■ **SOURCE MATERIAL**:
-*-

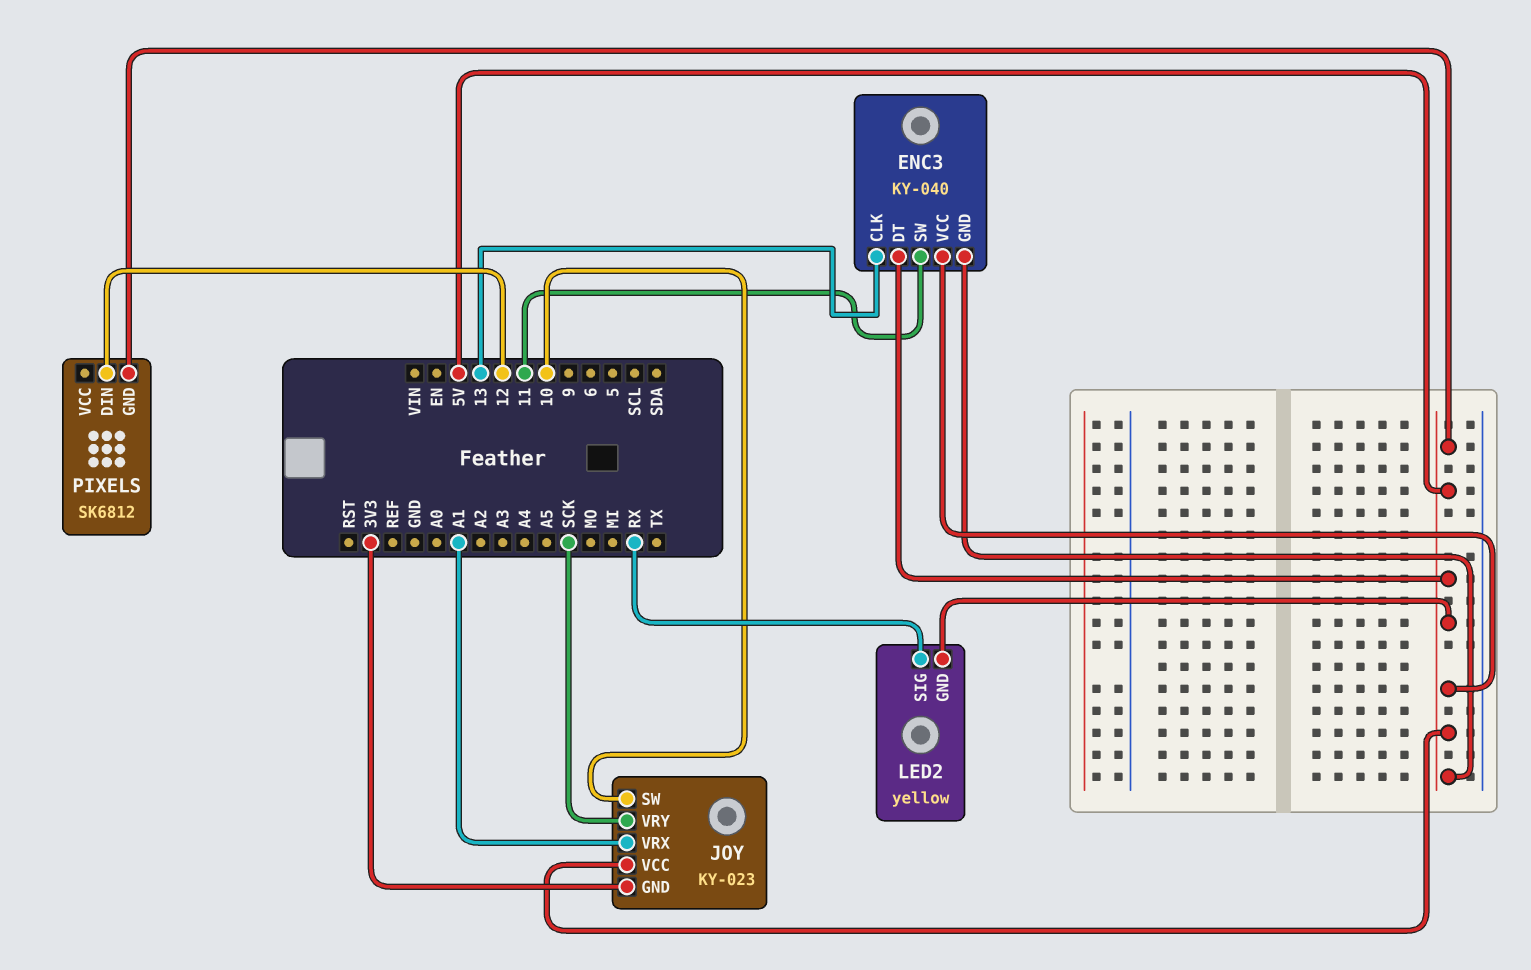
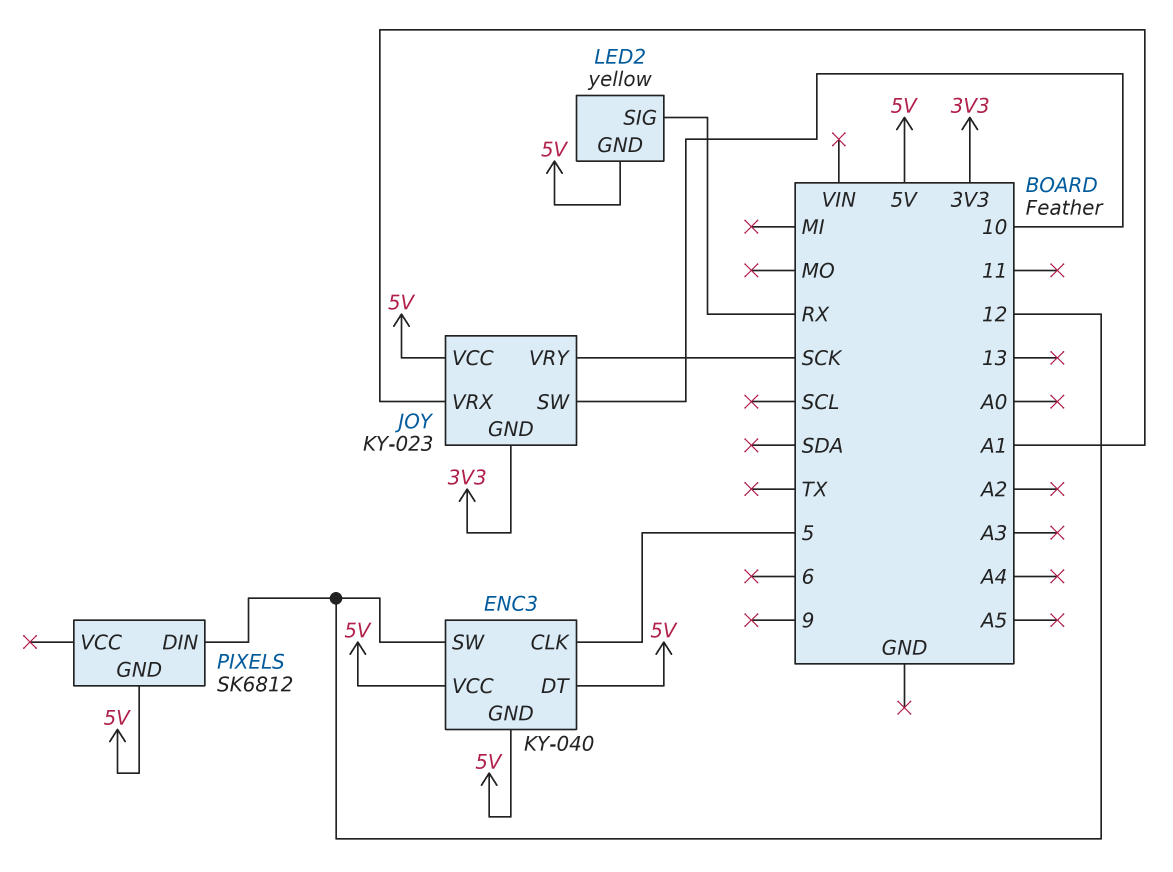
ENC3 pin CLK: 13 -> 5
ENC3 pin SW: 11 -> 12

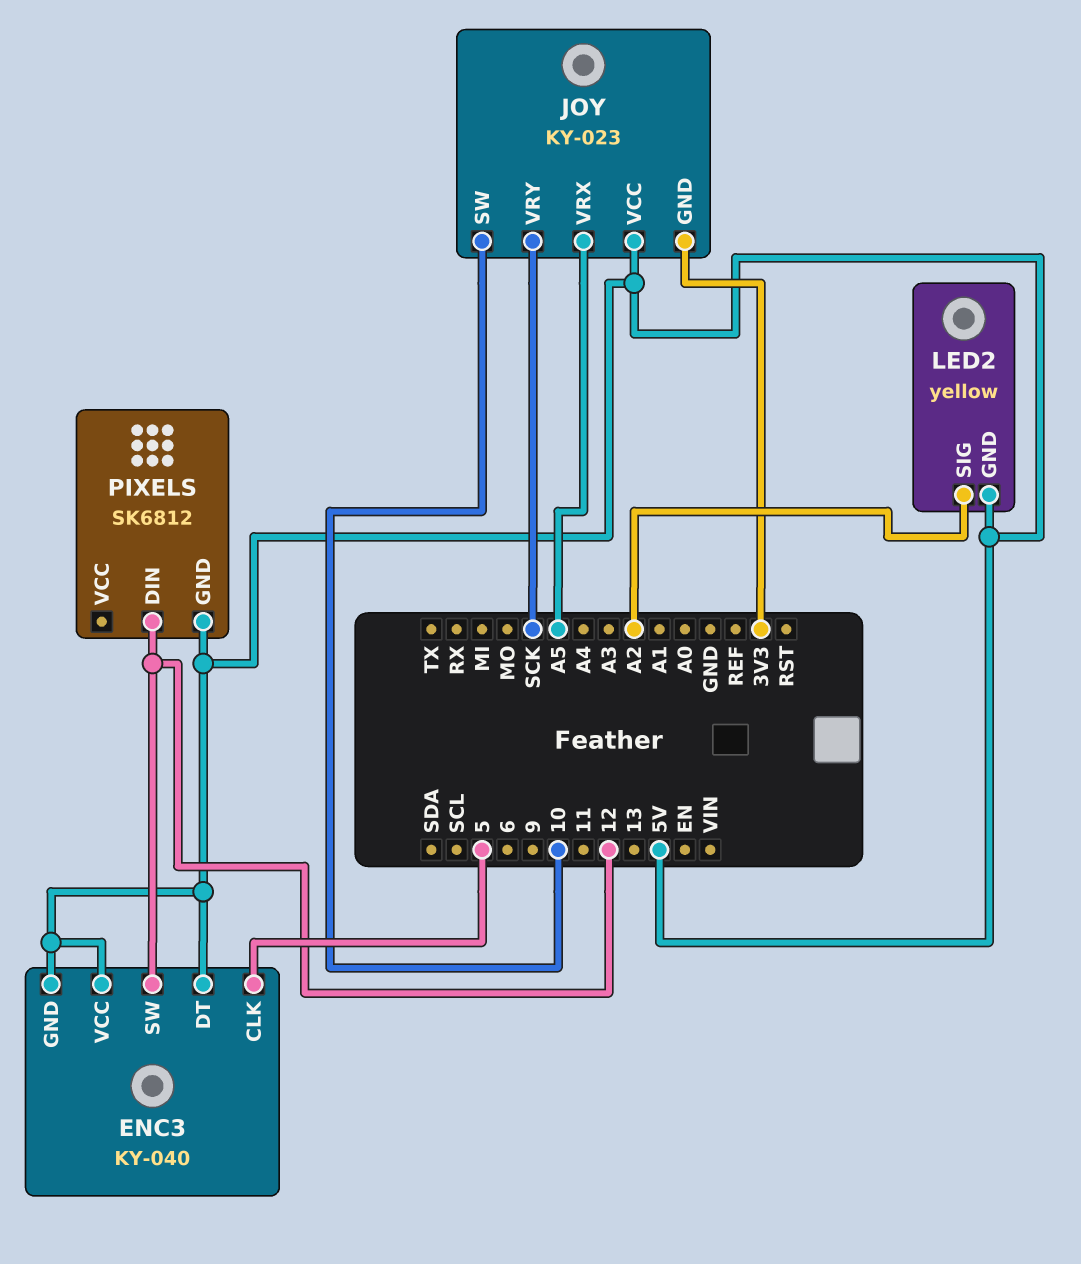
JOY pin VRX: A1 -> A5
LED2 pin SIG: RX -> A2

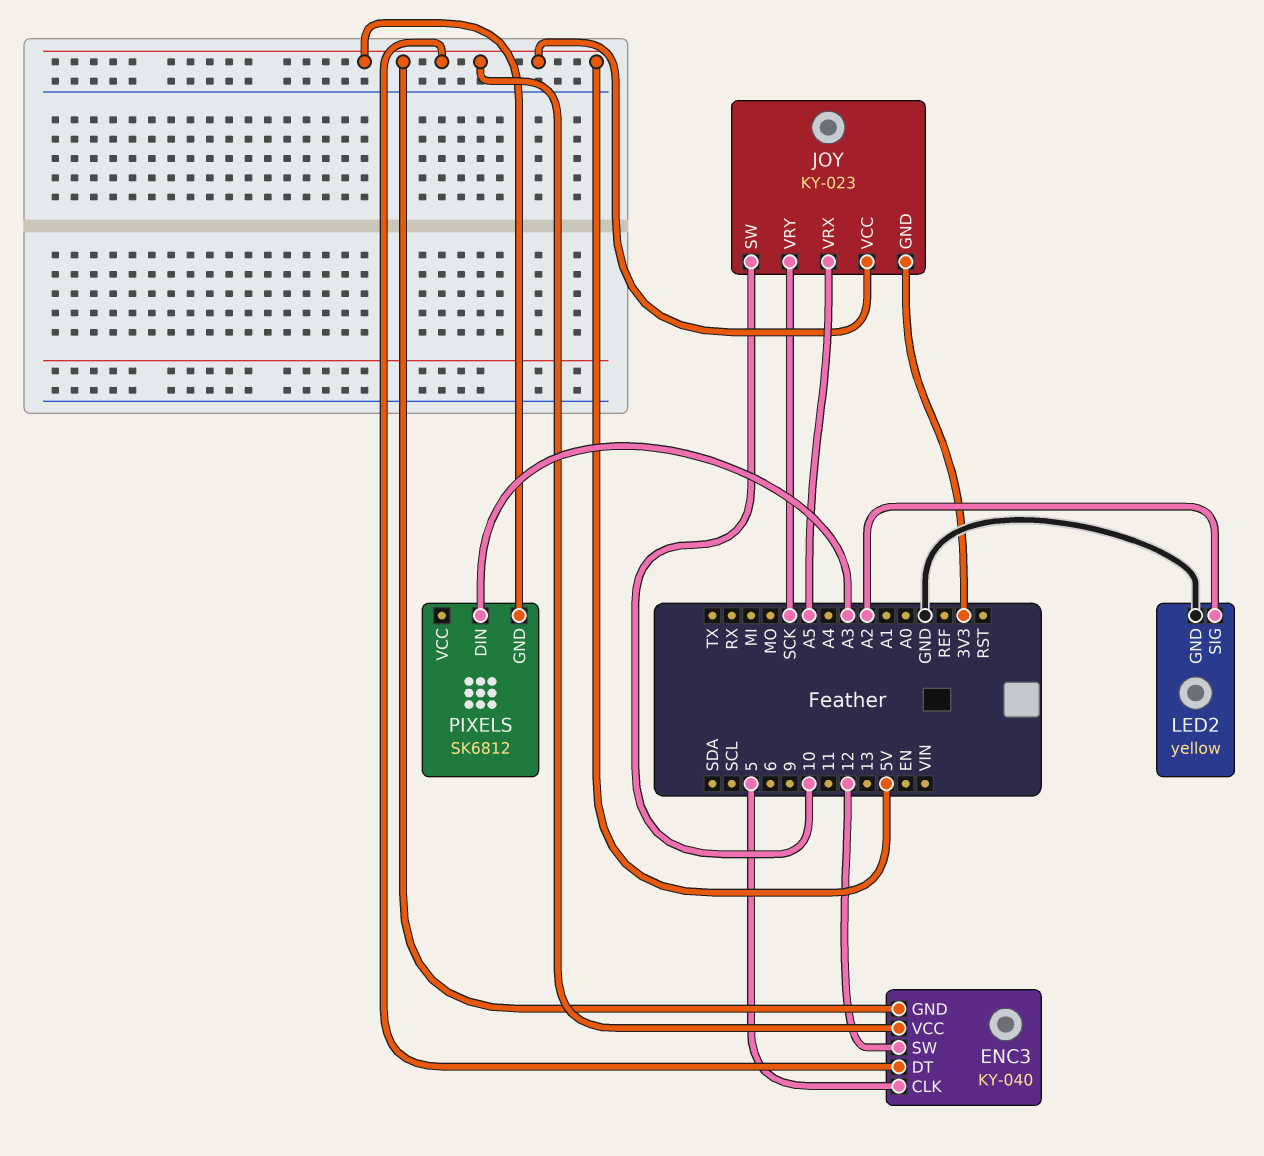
LED2 pin GND: 5V -> GND
PIXELS pin DIN: 12 -> A3

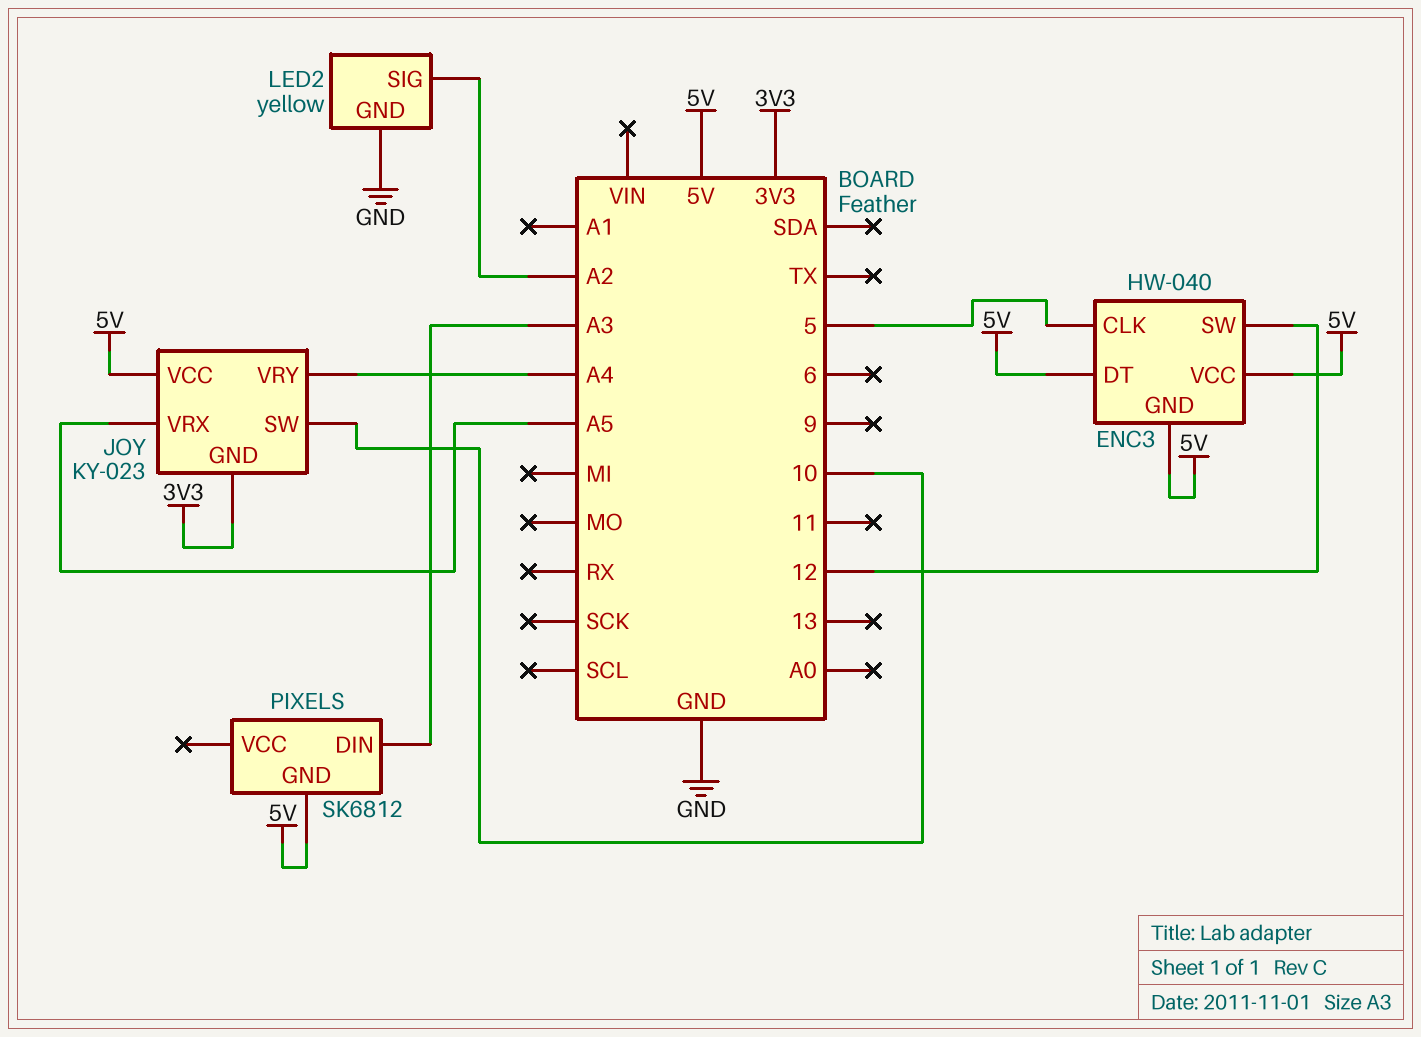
ENC3: KY-040 -> HW-040
JOY pin VRY: SCK -> A4

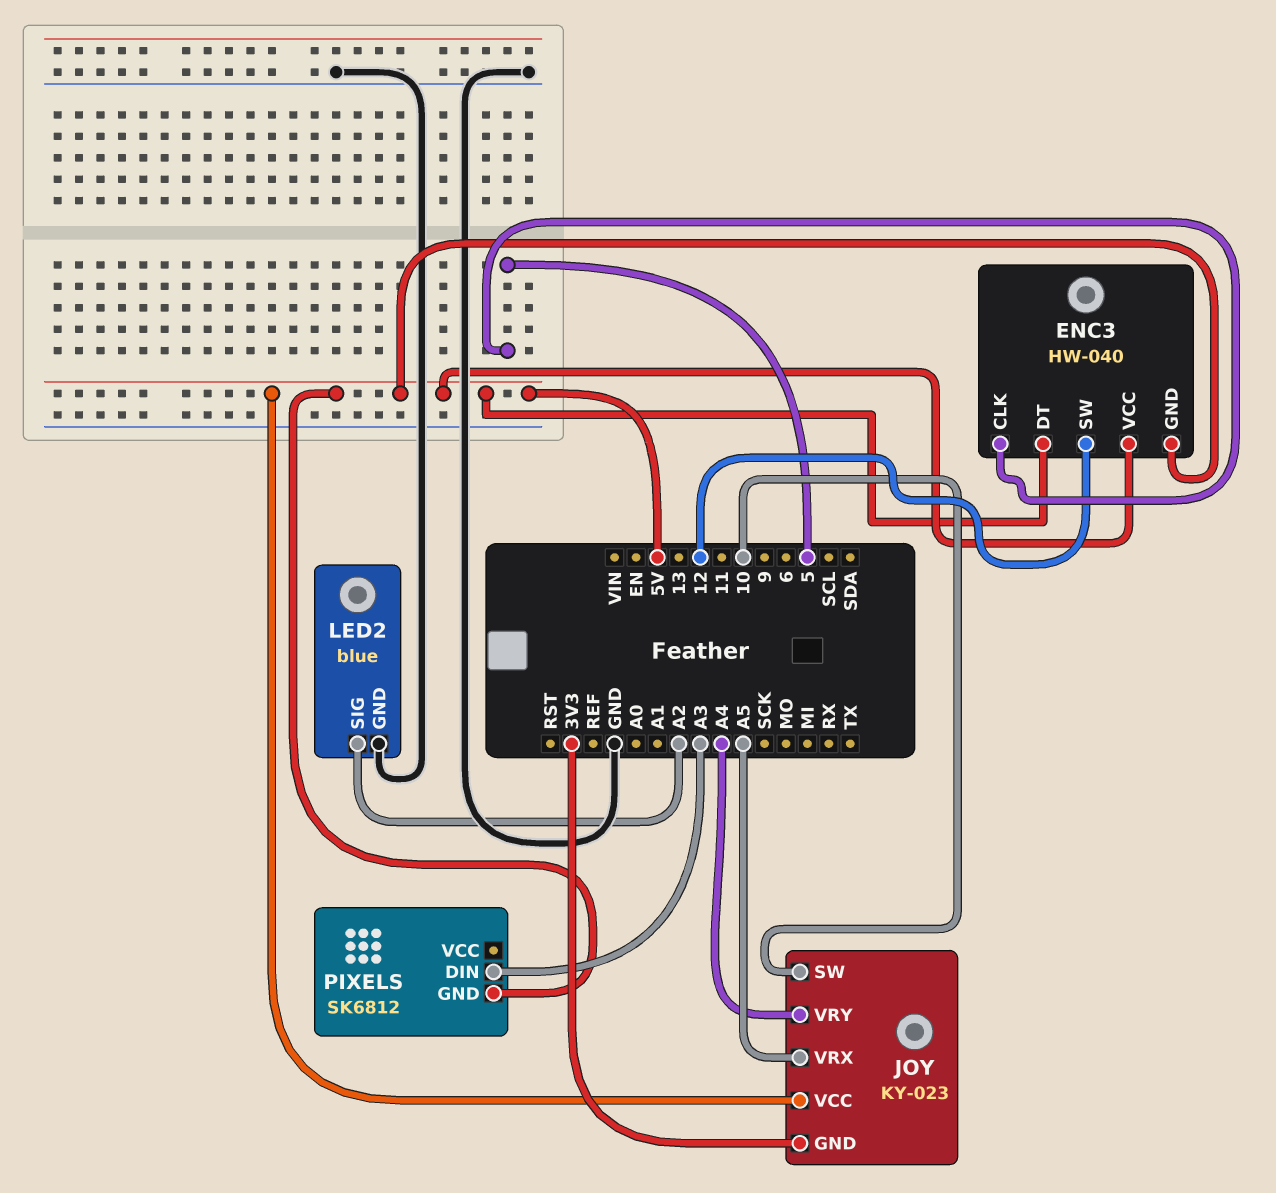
LED2: yellow -> blue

-*-

The records must be copied with no word altered, and without their pictures.

ENC3 pin CLK: 13 -> 5
ENC3 pin SW: 11 -> 12

JOY pin VRX: A1 -> A5
LED2 pin SIG: RX -> A2

LED2 pin GND: 5V -> GND
PIXELS pin DIN: 12 -> A3

ENC3: KY-040 -> HW-040
JOY pin VRY: SCK -> A4

LED2: yellow -> blue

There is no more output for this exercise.